TASK OBJECTIVE:
Reproduce verbatim all of the data given below, but do not carry over the images.

DATASET EXTRACT:
--- START ---

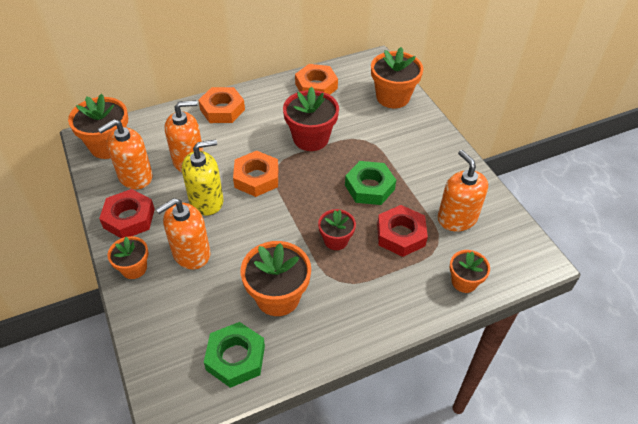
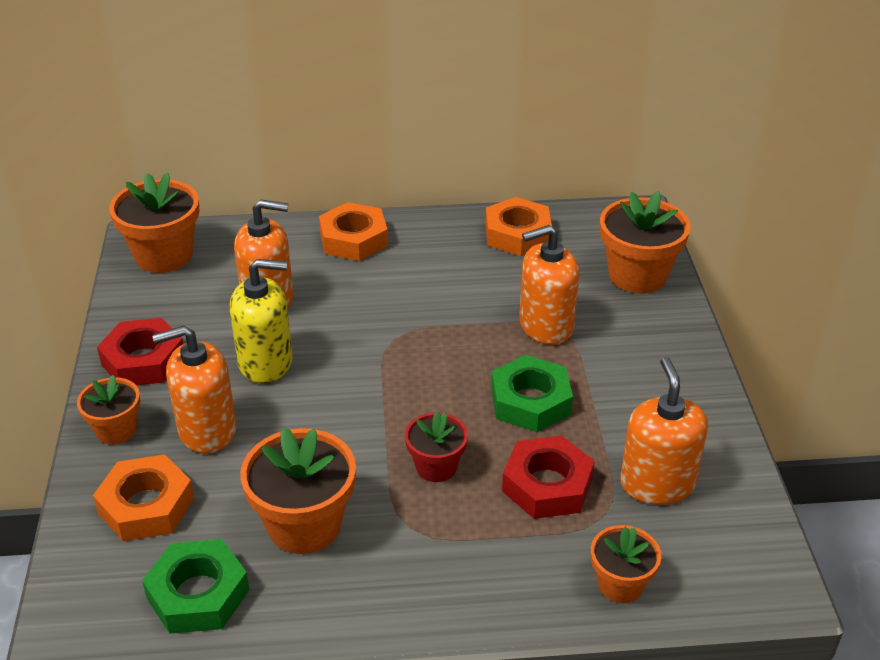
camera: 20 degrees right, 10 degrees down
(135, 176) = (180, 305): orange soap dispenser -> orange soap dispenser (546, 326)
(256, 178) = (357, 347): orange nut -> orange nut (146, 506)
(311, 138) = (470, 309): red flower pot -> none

--- END ---

YOUR RESPONSE:
camera: 20 degrees right, 10 degrees down
(135, 176) = (180, 305): orange soap dispenser -> orange soap dispenser (546, 326)
(256, 178) = (357, 347): orange nut -> orange nut (146, 506)
(311, 138) = (470, 309): red flower pot -> none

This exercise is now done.